* Activity
Although the data below contains pictures, please reproduce only its words, exactly.

* Input data
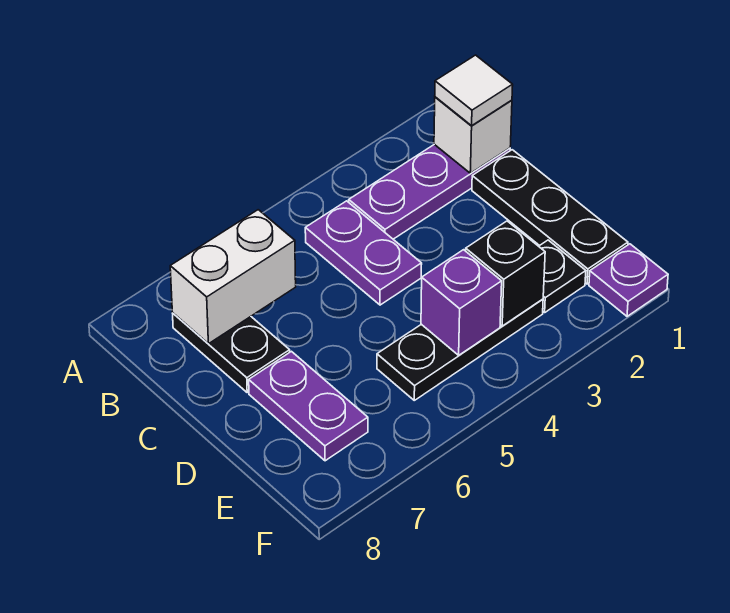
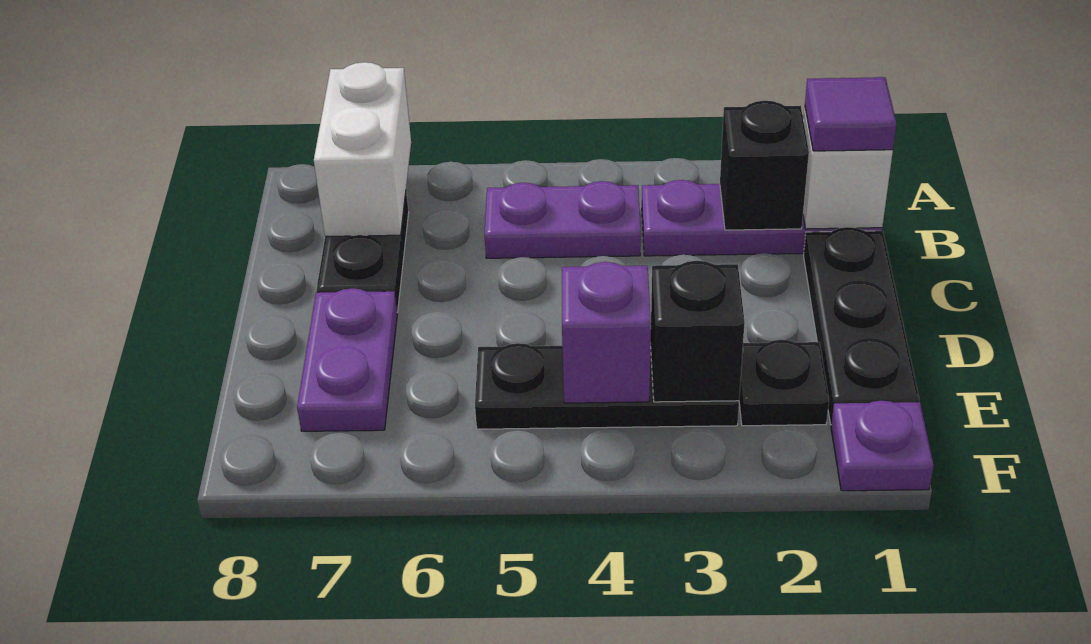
white tile B1 level 3 -> purple tile B1 level 3
none -> black brick B2 level 2
purple plate B4:C4 level 1 -> purple plate B4:B5 level 1
white brick B6:B7 level 2 -> white brick A7:B7 level 2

* Written solution
white tile B1 level 3 -> purple tile B1 level 3
none -> black brick B2 level 2
purple plate B4:C4 level 1 -> purple plate B4:B5 level 1
white brick B6:B7 level 2 -> white brick A7:B7 level 2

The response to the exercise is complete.